## [EXERCISE]
An exact transcription of all the data is required, with every image removed.

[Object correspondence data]
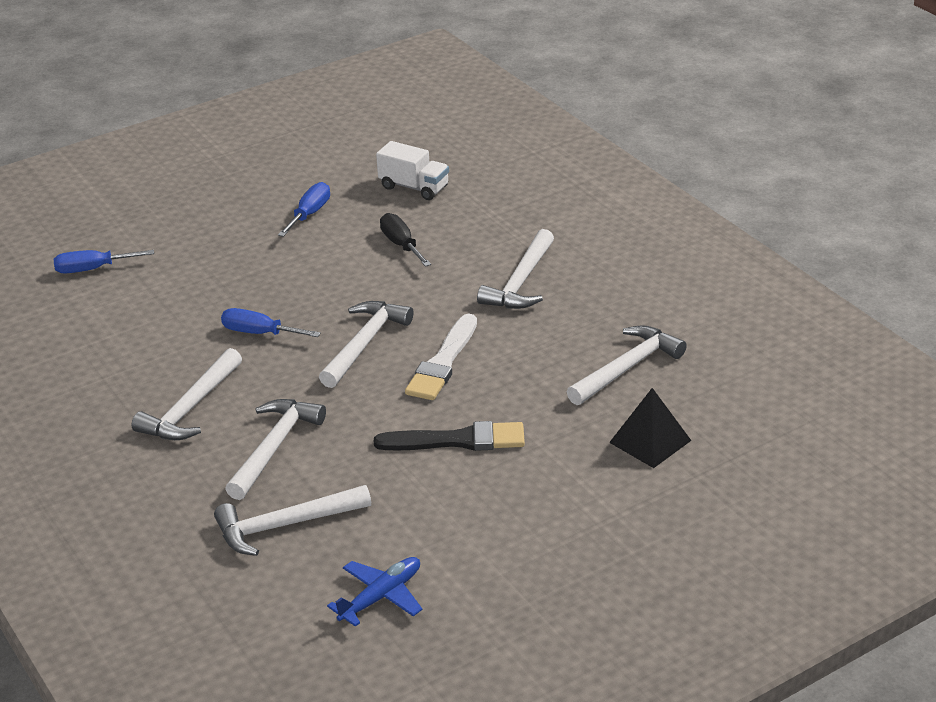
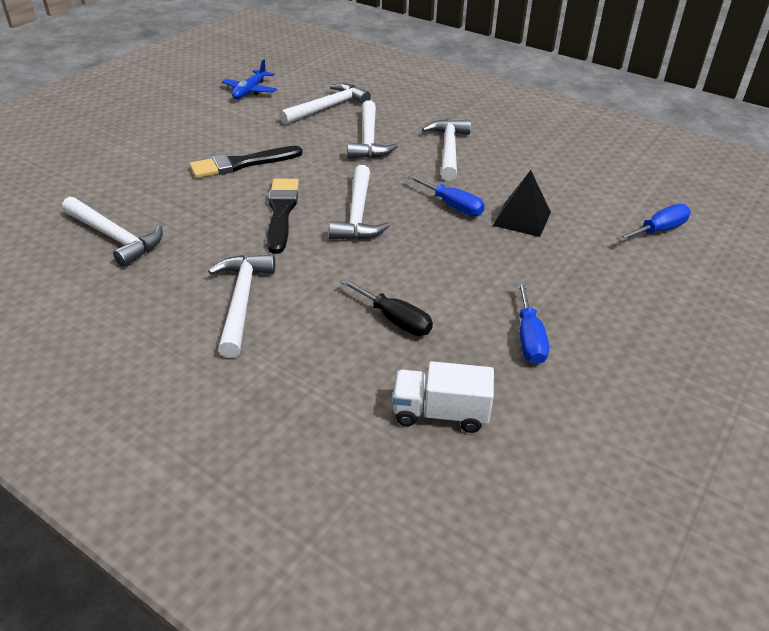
camera: 155 degrees right, 5 degrees up
(259, 333) = (452, 206): blue screwdriver -> blue screwdriver turned 45 degrees clockwise
(443, 362) = (281, 212): white brush -> black brush
(627, 368) = (115, 237): white hammer -> white hammer turned 75 degrees counterclockwise
(650, 441) = (91, 187): black pyramid -> black pyramid (522, 218)

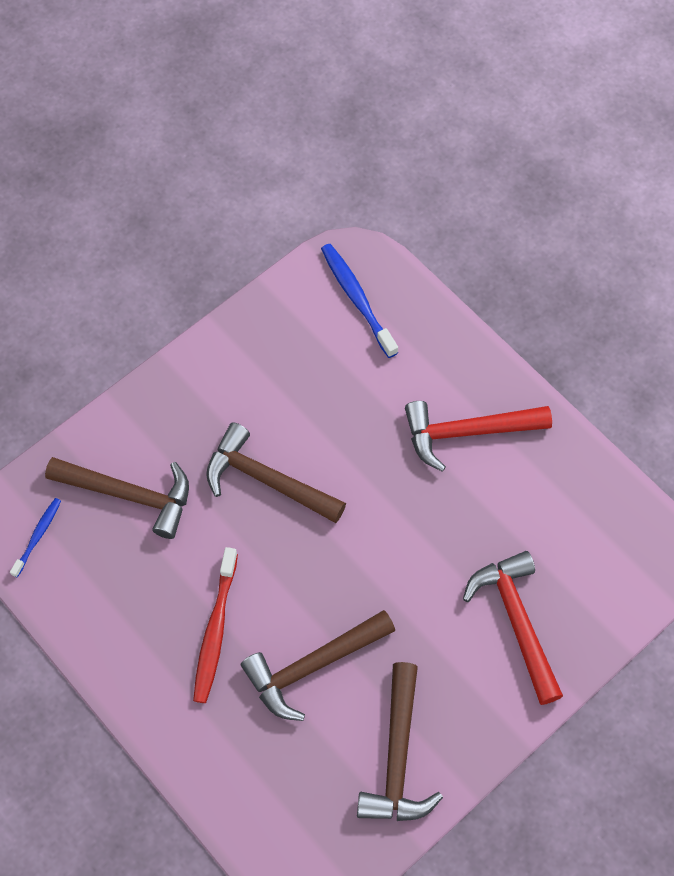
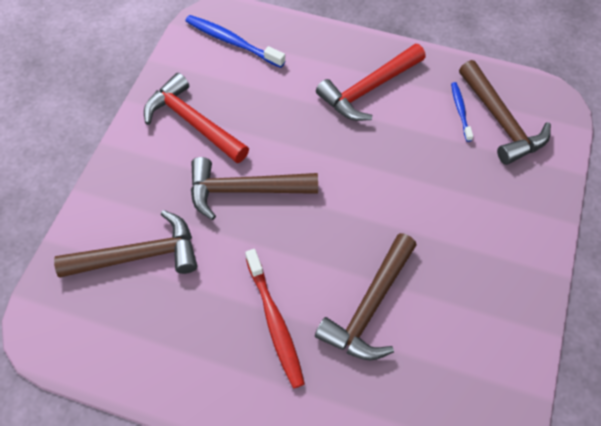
camera: 30 degrees left, 5 degrees down
(38, 536) = (76, 328): blue toothbrush -> blue toothbrush (460, 111)
(397, 756) = (481, 338): brown hammer -> brown hammer (500, 121)
(516, 622) = (493, 195): red hammer -> red hammer (193, 122)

## [REPLY]
camera: 155 degrees right, 5 degrees up
(259, 333) = (452, 206): blue screwdriver -> blue screwdriver turned 45 degrees clockwise
(443, 362) = (281, 212): white brush -> black brush
(627, 368) = (115, 237): white hammer -> white hammer turned 75 degrees counterclockwise
(650, 441) = (91, 187): black pyramid -> black pyramid (522, 218)

camera: 30 degrees left, 5 degrees down
(38, 536) = (76, 328): blue toothbrush -> blue toothbrush (460, 111)
(397, 756) = (481, 338): brown hammer -> brown hammer (500, 121)
(516, 622) = (493, 195): red hammer -> red hammer (193, 122)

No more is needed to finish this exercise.